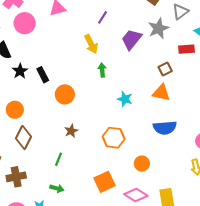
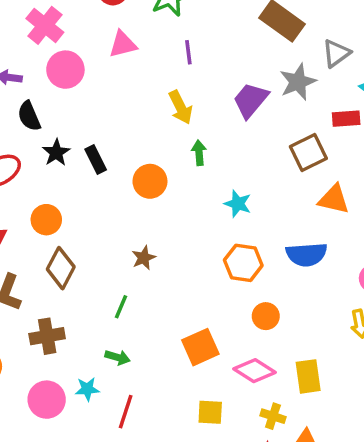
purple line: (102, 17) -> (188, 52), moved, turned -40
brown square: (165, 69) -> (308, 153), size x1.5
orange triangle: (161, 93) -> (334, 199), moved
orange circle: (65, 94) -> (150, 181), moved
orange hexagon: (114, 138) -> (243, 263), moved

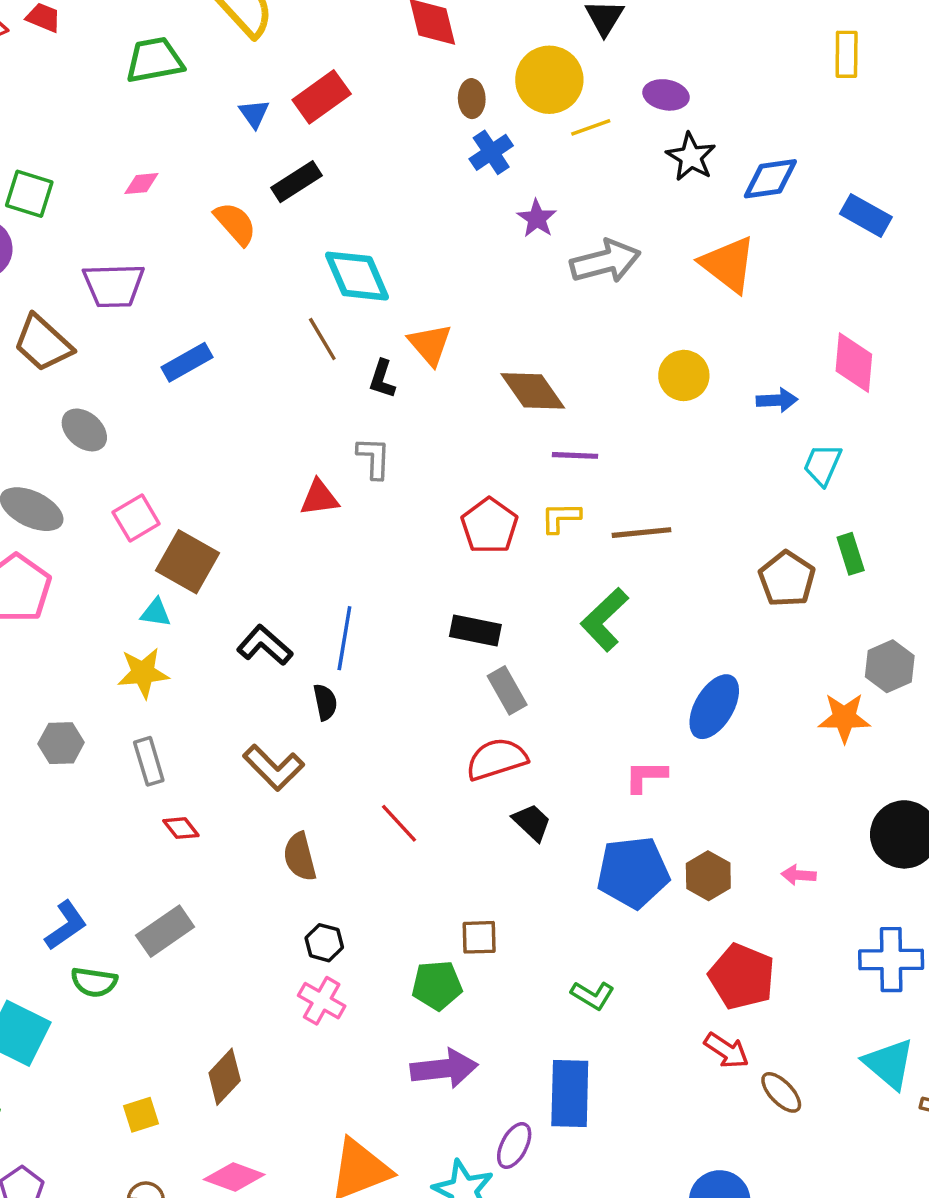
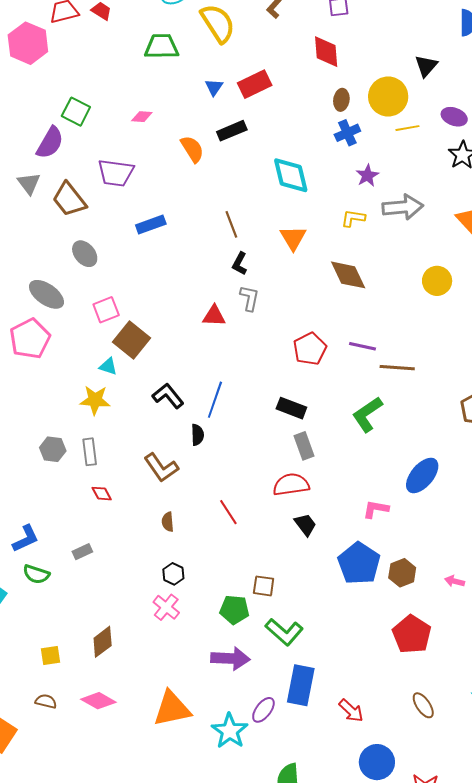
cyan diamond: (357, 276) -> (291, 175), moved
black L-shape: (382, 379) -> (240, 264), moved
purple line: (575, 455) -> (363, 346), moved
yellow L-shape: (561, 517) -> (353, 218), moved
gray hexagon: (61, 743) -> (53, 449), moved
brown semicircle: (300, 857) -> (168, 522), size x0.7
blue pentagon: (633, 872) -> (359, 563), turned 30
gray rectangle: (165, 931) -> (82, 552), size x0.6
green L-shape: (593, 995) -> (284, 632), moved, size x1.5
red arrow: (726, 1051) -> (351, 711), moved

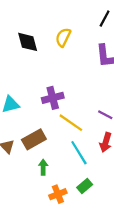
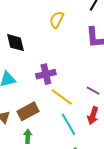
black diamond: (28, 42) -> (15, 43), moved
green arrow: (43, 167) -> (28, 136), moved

----------

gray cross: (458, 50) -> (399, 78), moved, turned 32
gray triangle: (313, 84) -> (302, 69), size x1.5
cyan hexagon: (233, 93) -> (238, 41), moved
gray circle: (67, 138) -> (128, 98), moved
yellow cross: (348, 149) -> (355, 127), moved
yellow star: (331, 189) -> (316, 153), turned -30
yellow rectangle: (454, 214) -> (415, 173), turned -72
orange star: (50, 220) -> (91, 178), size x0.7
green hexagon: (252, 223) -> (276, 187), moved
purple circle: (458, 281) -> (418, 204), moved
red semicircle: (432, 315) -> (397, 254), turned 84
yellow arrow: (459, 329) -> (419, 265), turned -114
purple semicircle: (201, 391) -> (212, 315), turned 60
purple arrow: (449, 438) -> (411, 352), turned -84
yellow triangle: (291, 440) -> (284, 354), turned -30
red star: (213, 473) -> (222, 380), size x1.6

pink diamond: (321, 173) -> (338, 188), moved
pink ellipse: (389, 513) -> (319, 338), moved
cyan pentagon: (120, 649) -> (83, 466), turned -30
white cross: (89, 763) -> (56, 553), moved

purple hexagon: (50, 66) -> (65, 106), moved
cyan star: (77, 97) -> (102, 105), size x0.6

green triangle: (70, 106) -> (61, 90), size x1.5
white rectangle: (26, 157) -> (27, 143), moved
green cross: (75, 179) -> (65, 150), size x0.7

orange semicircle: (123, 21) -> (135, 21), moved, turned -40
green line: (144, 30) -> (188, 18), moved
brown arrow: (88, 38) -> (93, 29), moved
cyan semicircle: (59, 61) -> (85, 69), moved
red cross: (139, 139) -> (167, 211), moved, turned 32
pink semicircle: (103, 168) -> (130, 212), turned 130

----------

Copy the lines above exactly, starting at the one with "red arrow: (726, 1051) -> (351, 711), moved" and ending at the one with "green arrow: (43, 167) -> (28, 136), moved", both included. Leave out any pictures and add nothing else.

red arrow: (726, 1051) -> (351, 711), moved

black diamond: (28, 42) -> (15, 43), moved
green arrow: (43, 167) -> (28, 136), moved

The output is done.